Set down each record below precisely, skipping the pictures.

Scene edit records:
***

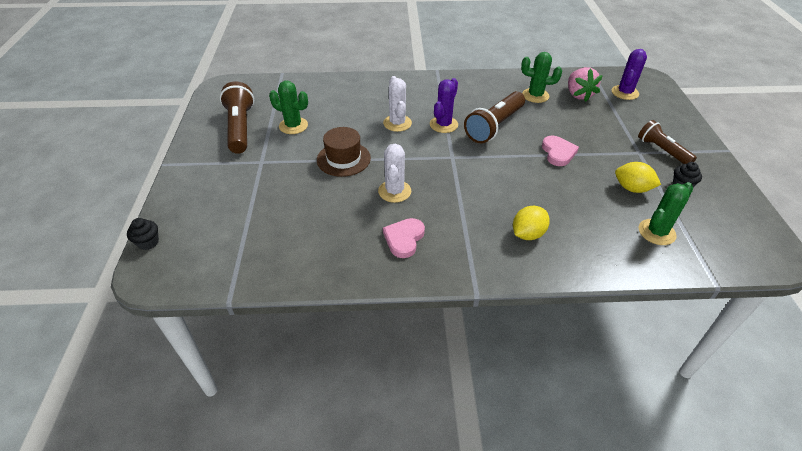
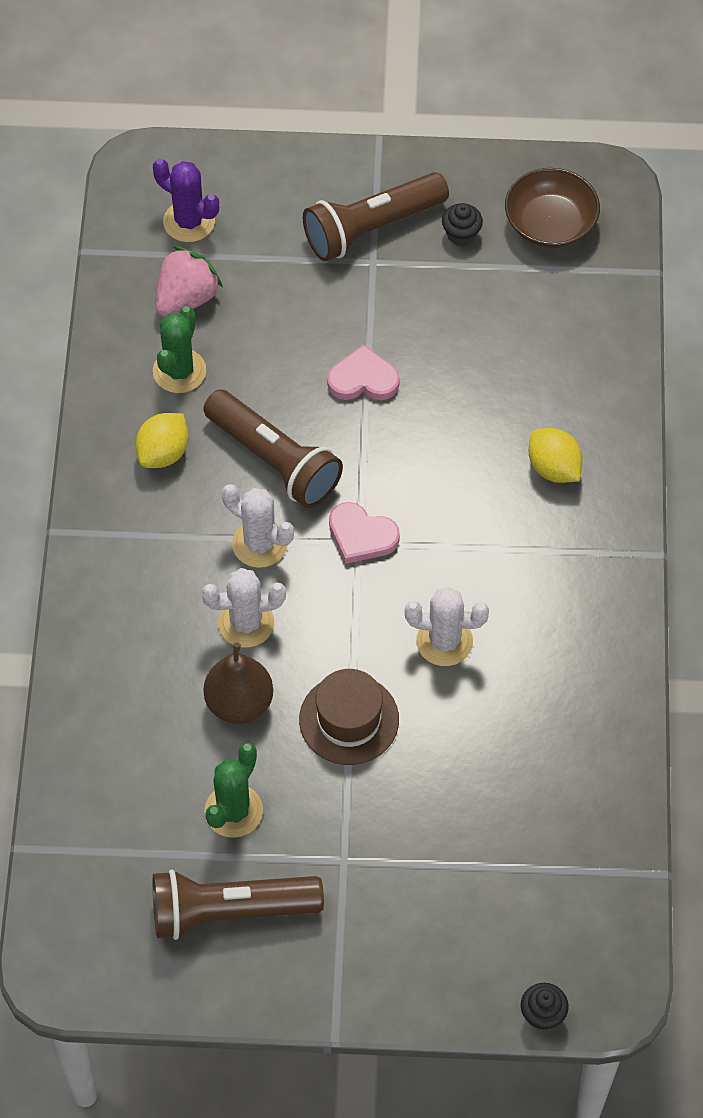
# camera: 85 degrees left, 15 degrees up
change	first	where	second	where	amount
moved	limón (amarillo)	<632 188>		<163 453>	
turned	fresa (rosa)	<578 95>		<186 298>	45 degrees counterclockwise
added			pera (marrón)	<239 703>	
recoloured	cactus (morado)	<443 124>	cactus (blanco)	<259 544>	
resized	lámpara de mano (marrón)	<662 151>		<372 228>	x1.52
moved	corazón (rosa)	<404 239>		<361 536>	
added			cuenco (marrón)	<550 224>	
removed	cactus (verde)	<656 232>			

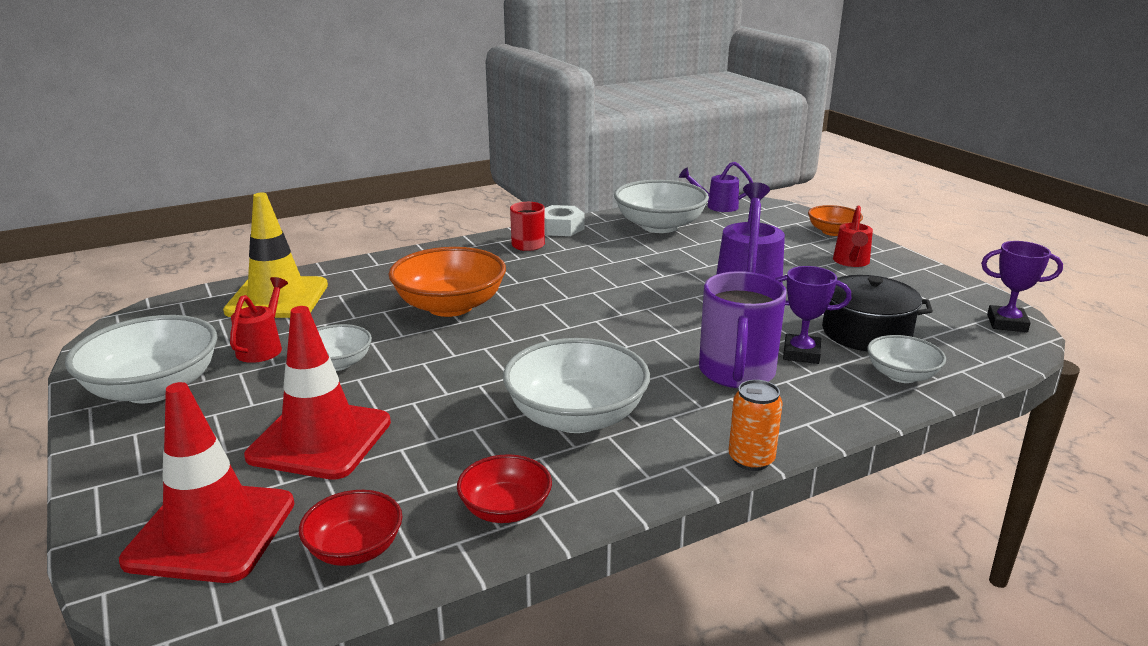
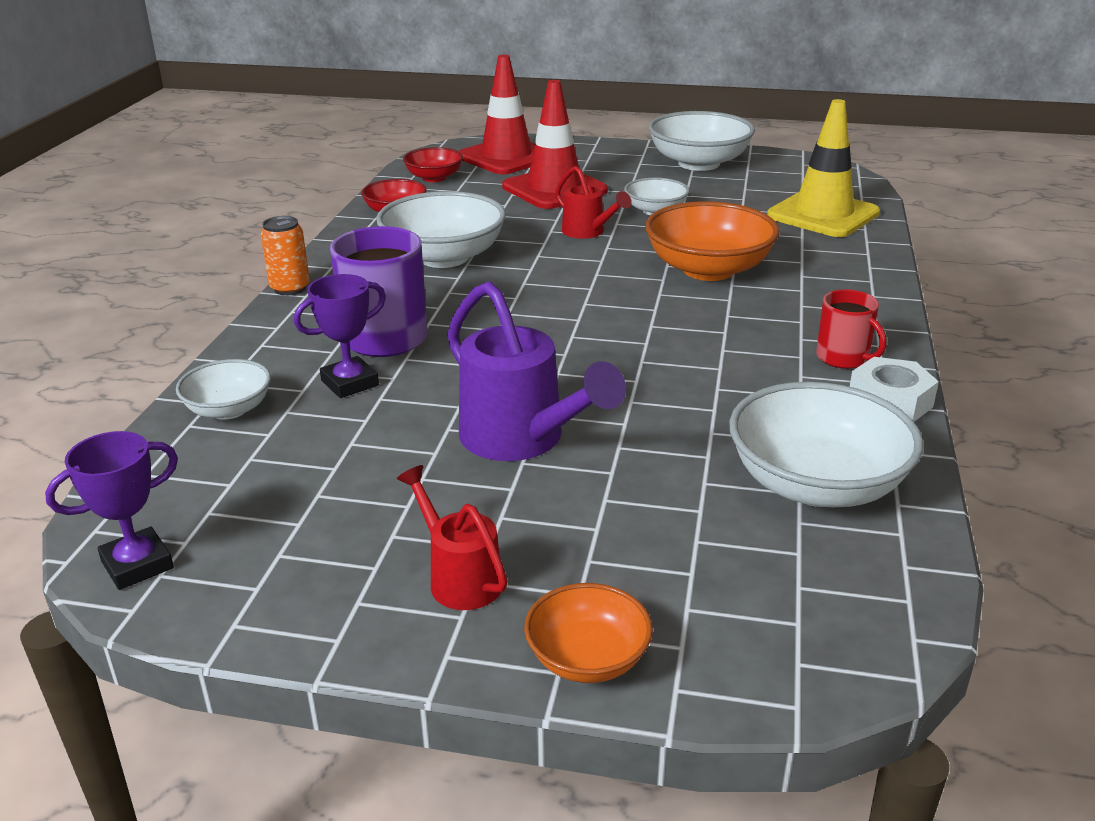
# camera: 130 degrees right, 5 degrees up
change	first	where	second	where	amount
moved	regadera (rojo)	<262 347>		<588 232>	
removed	regadera (morado)	<717 206>			
removed	olla (negro)	<866 333>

***

## Task result
# camera: 85 degrees left, 15 degrees up
change	first	where	second	where	amount
moved	limón (amarillo)	<632 188>		<163 453>	
turned	fresa (rosa)	<578 95>		<186 298>	45 degrees counterclockwise
added			pera (marrón)	<239 703>	
recoloured	cactus (morado)	<443 124>	cactus (blanco)	<259 544>	
resized	lámpara de mano (marrón)	<662 151>		<372 228>	x1.52
moved	corazón (rosa)	<404 239>		<361 536>	
added			cuenco (marrón)	<550 224>	
removed	cactus (verde)	<656 232>			

# camera: 130 degrees right, 5 degrees up
change	first	where	second	where	amount
moved	regadera (rojo)	<262 347>		<588 232>	
removed	regadera (morado)	<717 206>			
removed	olla (negro)	<866 333>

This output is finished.